_ASSIGNMENT_. Print every record exactly as it appears. Leave the pictures out.
══ EXERCISE DATA
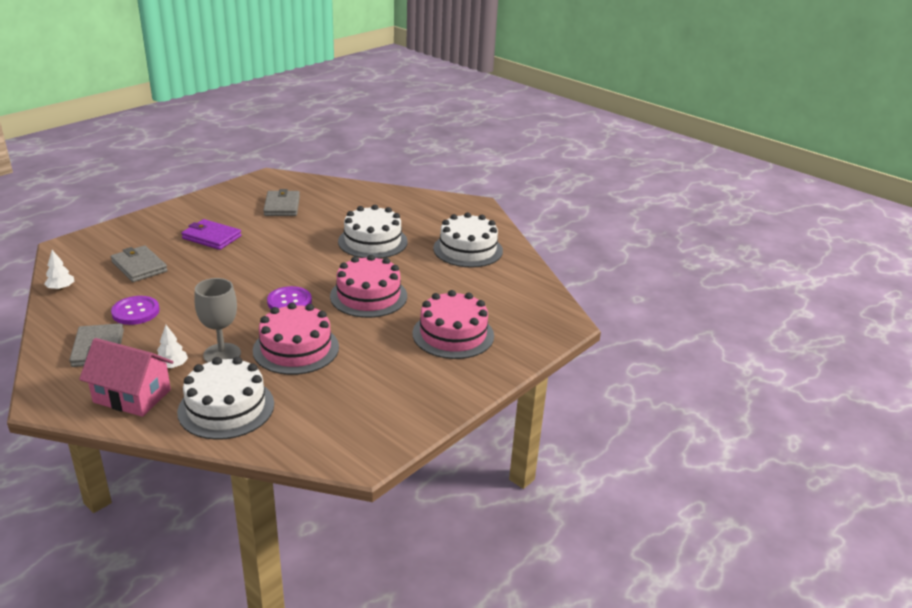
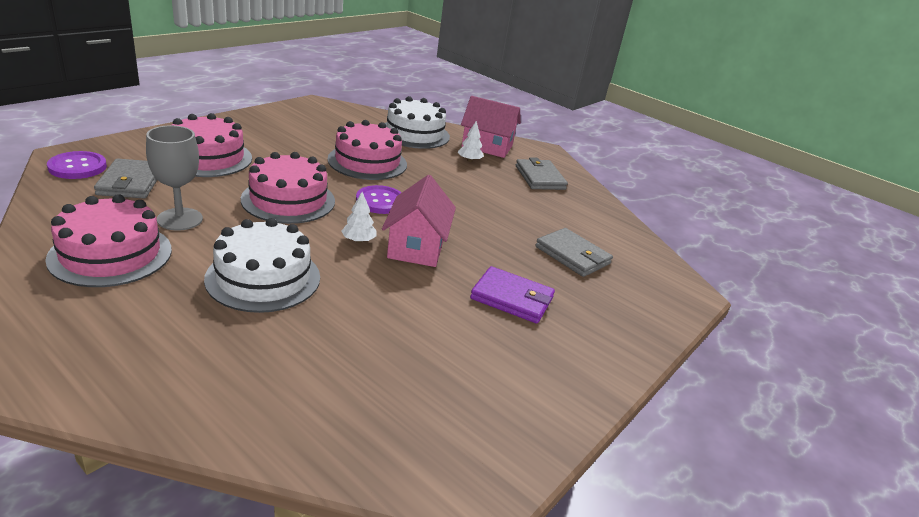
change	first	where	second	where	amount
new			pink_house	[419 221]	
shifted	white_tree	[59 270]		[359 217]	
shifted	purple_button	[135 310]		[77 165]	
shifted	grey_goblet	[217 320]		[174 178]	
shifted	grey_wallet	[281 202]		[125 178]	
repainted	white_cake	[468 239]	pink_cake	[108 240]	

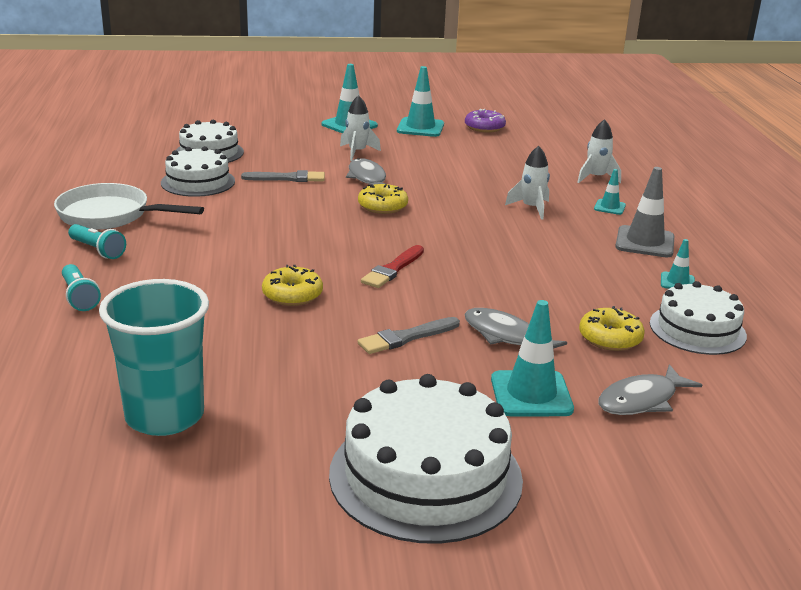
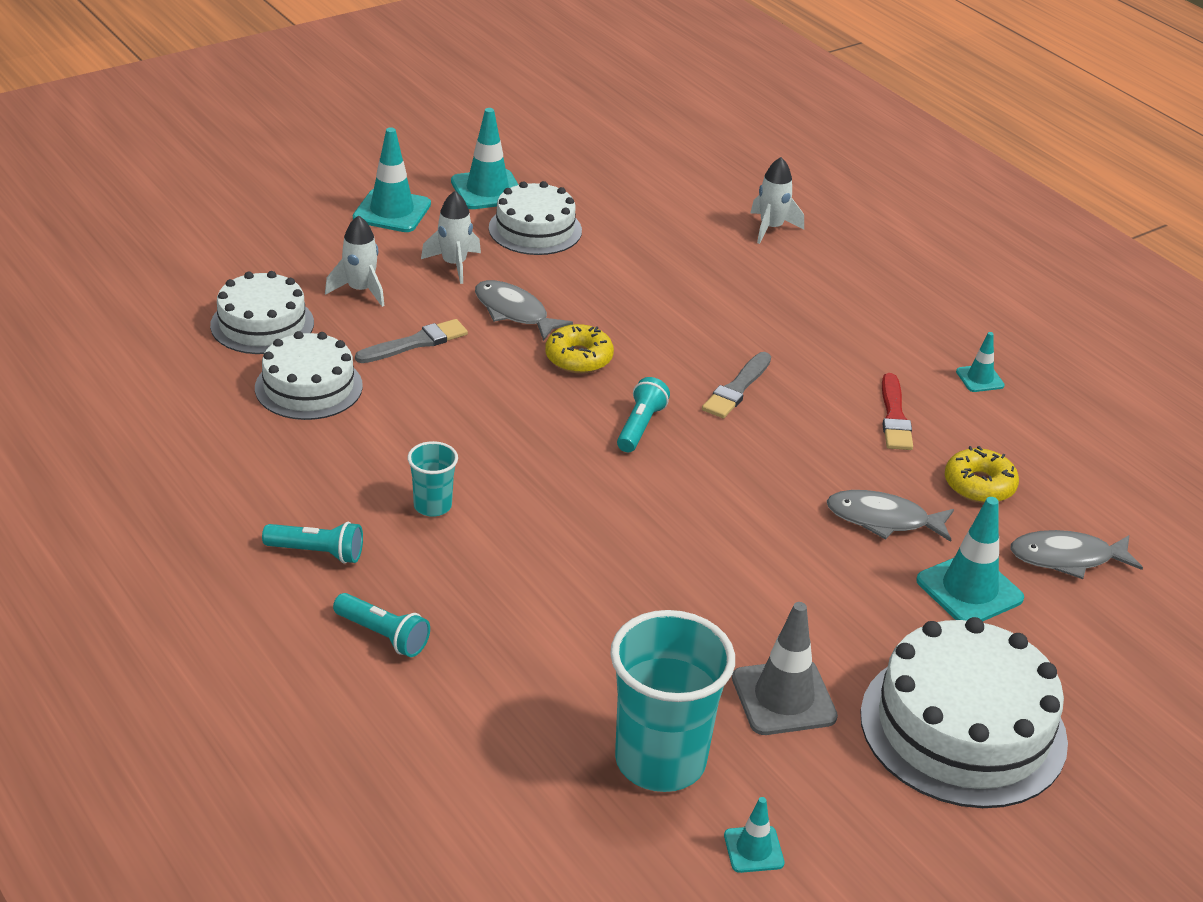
change	first	where	second	where	amount
gone	white_pan	[129 206]			
gone	yellow_donut	[292 285]			
gone	purple_donut	[485 121]			
new			turquoise_cup	[432 479]	
new			turquoise_flashlight	[643 414]	
shifted	grey_brush	[409 335]		[736 385]	
shifted	red_brush	[392 266]		[897 411]	
shifted	white_rocket	[527 183]		[355 261]	
shifted	turquoise_traffic_cone	[610 192]		[754 835]	
shifted	grey_traffic_cone	[644 212]		[785 668]	
shifted	white_cake	[698 318]		[535 218]	
rotated	grey_fish	[650 389]		[1076 554]	60 degrees clockwise

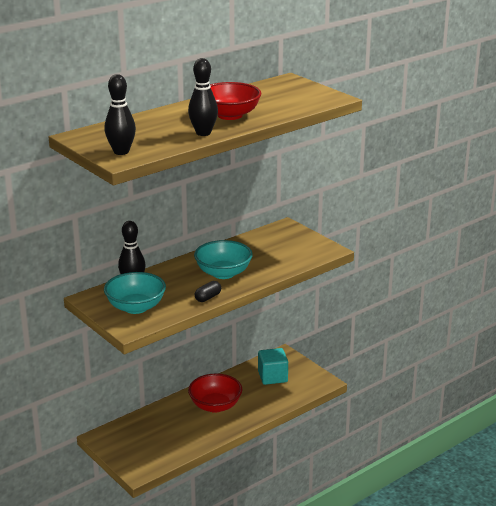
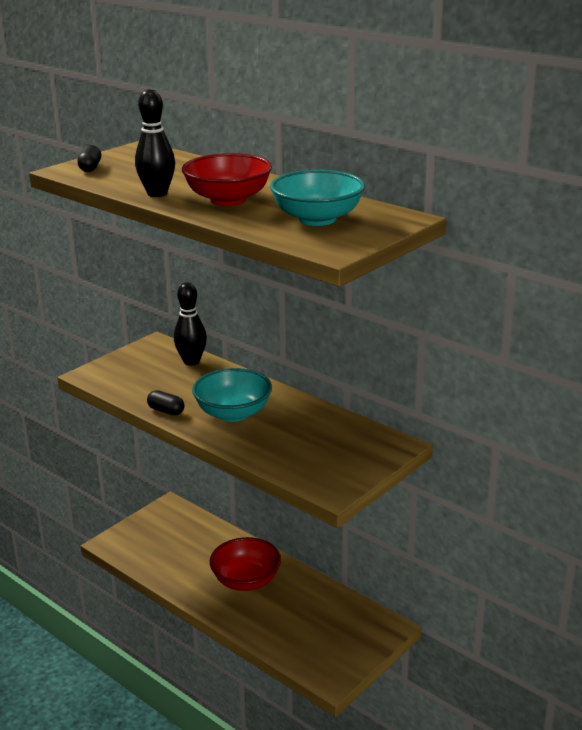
change	first	where	second	where	amount
gone	turquoise_cube	[273 366]			
shifted	turquoise_bowl	[135 293]		[317 198]	
swapped	black_bowling_pin	[120 114]	black_capsule	[89 158]	

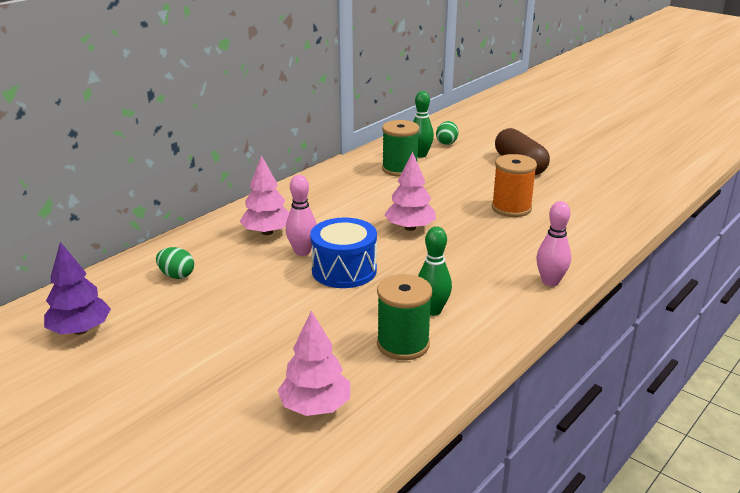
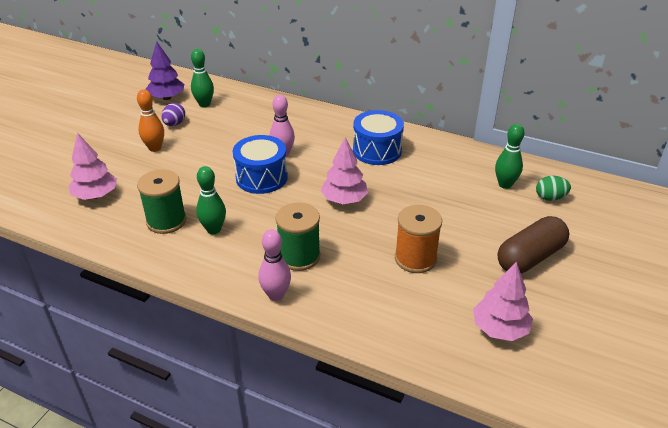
change	first	where	second	where	amount
gone	green_egg	[175 263]			
new			orange_bowling_pin	[150 120]	
new			purple_egg	[173 114]	
new			green_bowling_pin	[202 78]	
new			blue_drum	[378 137]	
shifted	pink_tree	[264 195]		[503 301]	
shifted	green_spool	[400 148]		[298 237]	

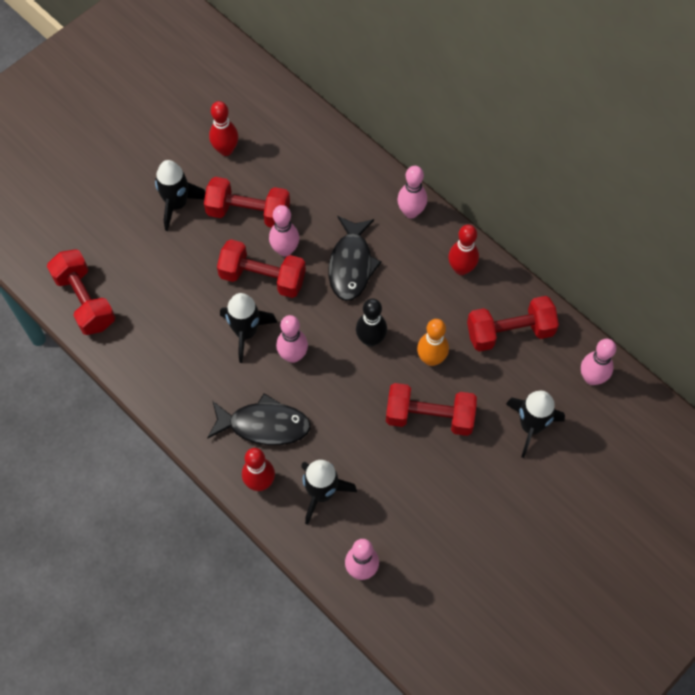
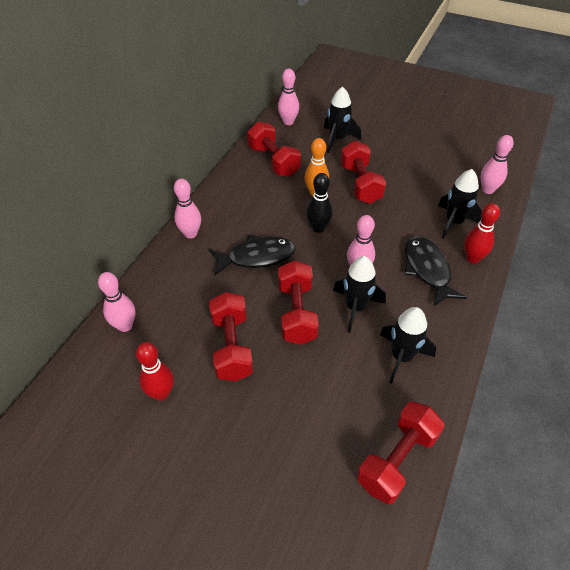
change	first	where	second	where	amount
gone	red_bowling_pin	[463 250]			
shifted	black_rocket	[180 195]		[408 345]	
shifted	pink_bowling_pin	[284 231]		[116 302]	

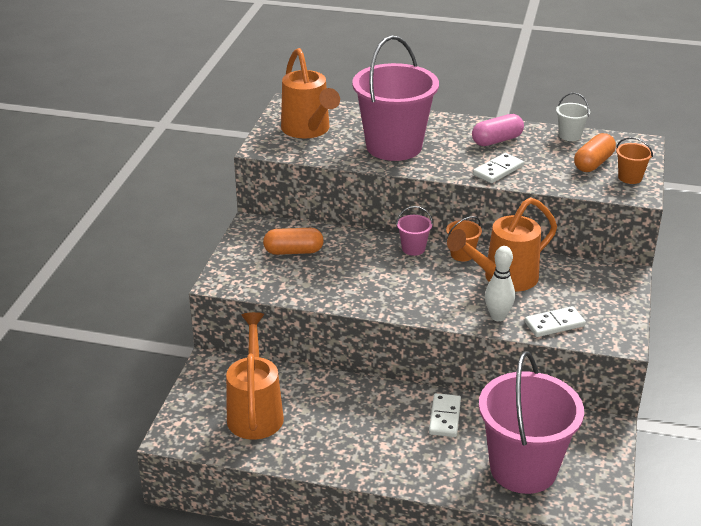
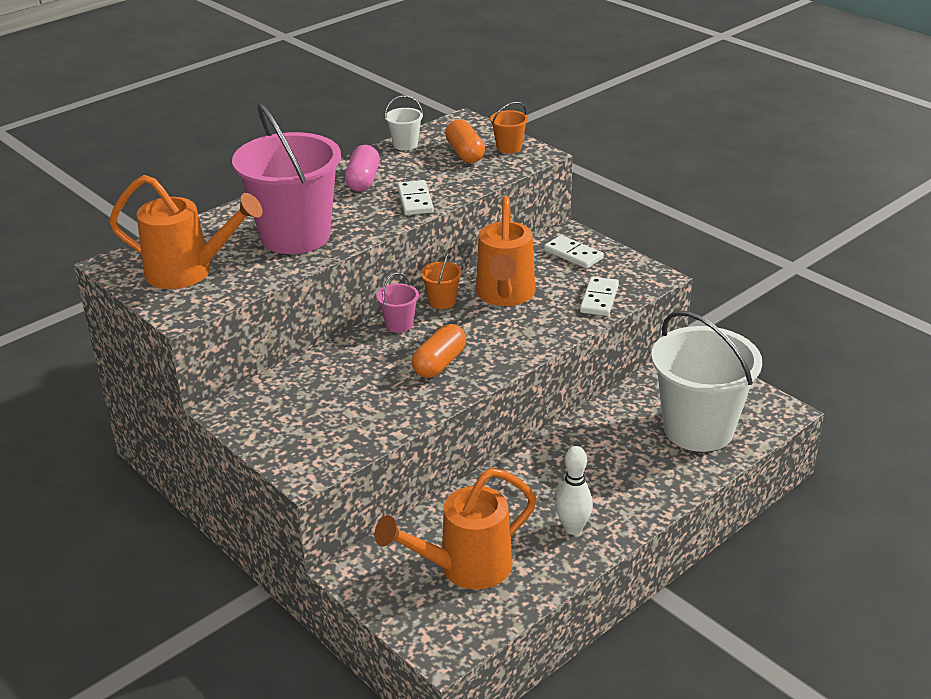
change	first	where	second	where	amount
shifted	orange_capsule	[293 241]		[439 351]	
shifted	white_domino	[445 415]		[574 252]	
shifted	white_bowling_pin	[500 283]		[574 490]	
repainted	pink_bucket	[531 422]	white_bucket	[706 381]	
rotated	orange_watering_can	[255 376]		[455 528]	60 degrees counterclockwise

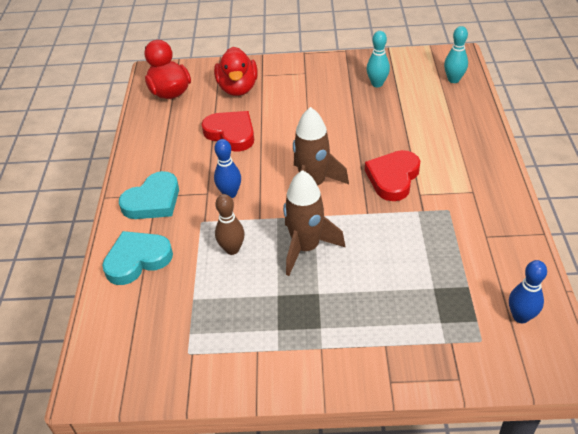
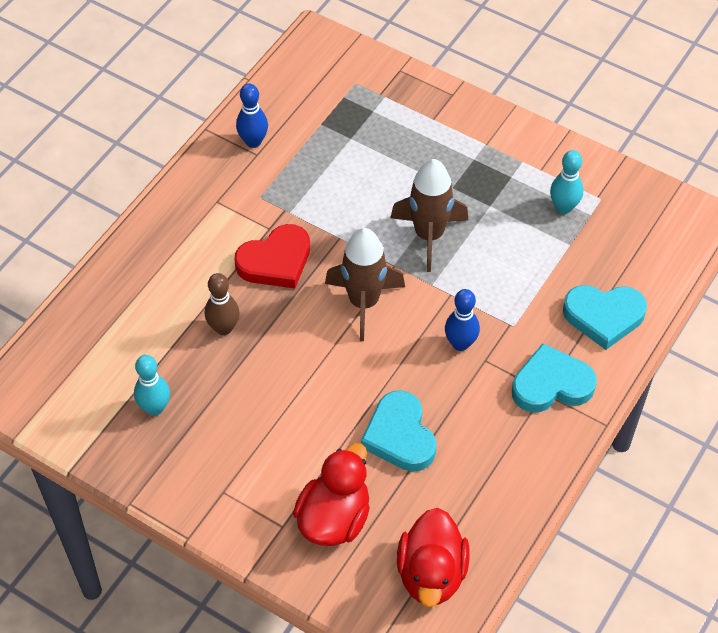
change	first	where	second	where	amount
shifted	brown_bowling_pin	[230 224]		[222 304]	
shifted	turquoise_bowling_pin	[456 54]		[567 182]	
shifted	blue_bowling_pin	[528 291]		[252 115]	
repainted	red_heart	[227 131]	turquoise_heart	[399 431]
════
_FINISHED EXERCISE_.
change	first	where	second	where	amount
new			pink_house	[419 221]	
shifted	white_tree	[59 270]		[359 217]	
shifted	purple_button	[135 310]		[77 165]	
shifted	grey_goblet	[217 320]		[174 178]	
shifted	grey_wallet	[281 202]		[125 178]	
repainted	white_cake	[468 239]	pink_cake	[108 240]	

change	first	where	second	where	amount
gone	white_pan	[129 206]			
gone	yellow_donut	[292 285]			
gone	purple_donut	[485 121]			
new			turquoise_cup	[432 479]	
new			turquoise_flashlight	[643 414]	
shifted	grey_brush	[409 335]		[736 385]	
shifted	red_brush	[392 266]		[897 411]	
shifted	white_rocket	[527 183]		[355 261]	
shifted	turquoise_traffic_cone	[610 192]		[754 835]	
shifted	grey_traffic_cone	[644 212]		[785 668]	
shifted	white_cake	[698 318]		[535 218]	
rotated	grey_fish	[650 389]		[1076 554]	60 degrees clockwise

change	first	where	second	where	amount
gone	turquoise_cube	[273 366]			
shifted	turquoise_bowl	[135 293]		[317 198]	
swapped	black_bowling_pin	[120 114]	black_capsule	[89 158]	

change	first	where	second	where	amount
gone	green_egg	[175 263]			
new			orange_bowling_pin	[150 120]	
new			purple_egg	[173 114]	
new			green_bowling_pin	[202 78]	
new			blue_drum	[378 137]	
shifted	pink_tree	[264 195]		[503 301]	
shifted	green_spool	[400 148]		[298 237]	

change	first	where	second	where	amount
gone	red_bowling_pin	[463 250]			
shifted	black_rocket	[180 195]		[408 345]	
shifted	pink_bowling_pin	[284 231]		[116 302]	

change	first	where	second	where	amount
shifted	orange_capsule	[293 241]		[439 351]	
shifted	white_domino	[445 415]		[574 252]	
shifted	white_bowling_pin	[500 283]		[574 490]	
repainted	pink_bucket	[531 422]	white_bucket	[706 381]	
rotated	orange_watering_can	[255 376]		[455 528]	60 degrees counterclockwise

change	first	where	second	where	amount
shifted	brown_bowling_pin	[230 224]		[222 304]	
shifted	turquoise_bowling_pin	[456 54]		[567 182]	
shifted	blue_bowling_pin	[528 291]		[252 115]	
repainted	red_heart	[227 131]	turquoise_heart	[399 431]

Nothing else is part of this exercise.